*Exercise aim:* All the lines below need to be output exactly, apart from any images.

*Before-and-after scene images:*
__________________________________________________
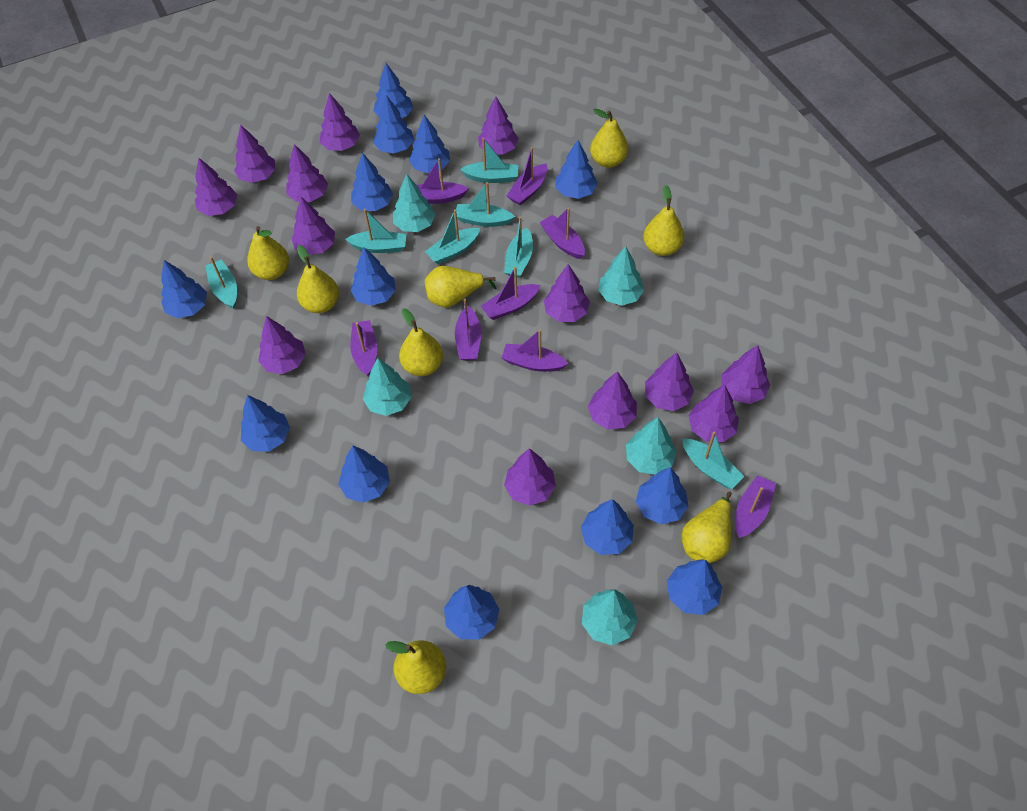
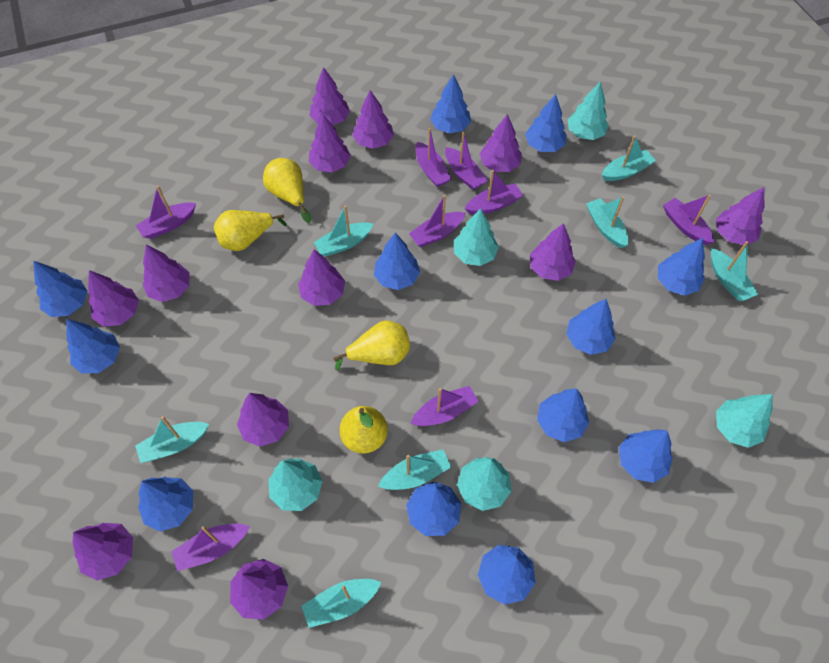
blue tree: 13 -> 12
purple tree: 13 -> 12
yellow pear: 8 -> 4

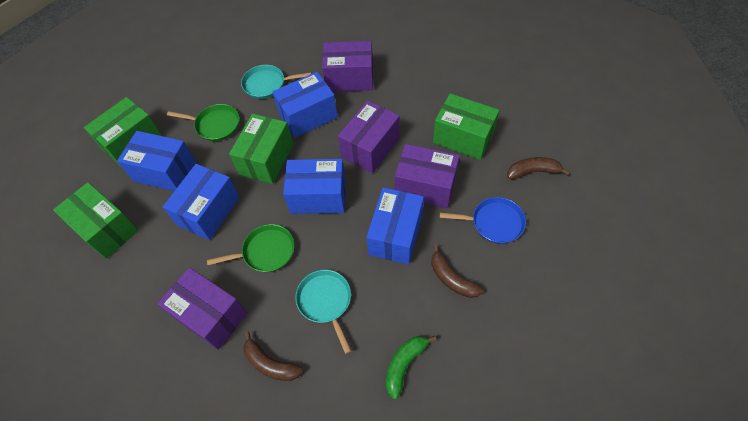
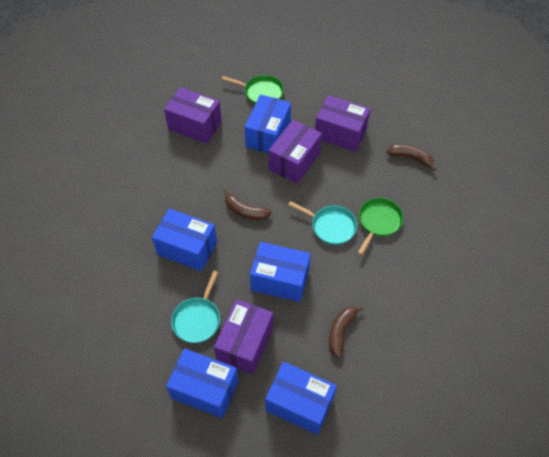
blue pan: 1 -> 0
green banana: 1 -> 0
green box: 4 -> 0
__________________________________________________
*Response to this exercise:*
blue tree: 13 -> 12
purple tree: 13 -> 12
yellow pear: 8 -> 4

blue pan: 1 -> 0
green banana: 1 -> 0
green box: 4 -> 0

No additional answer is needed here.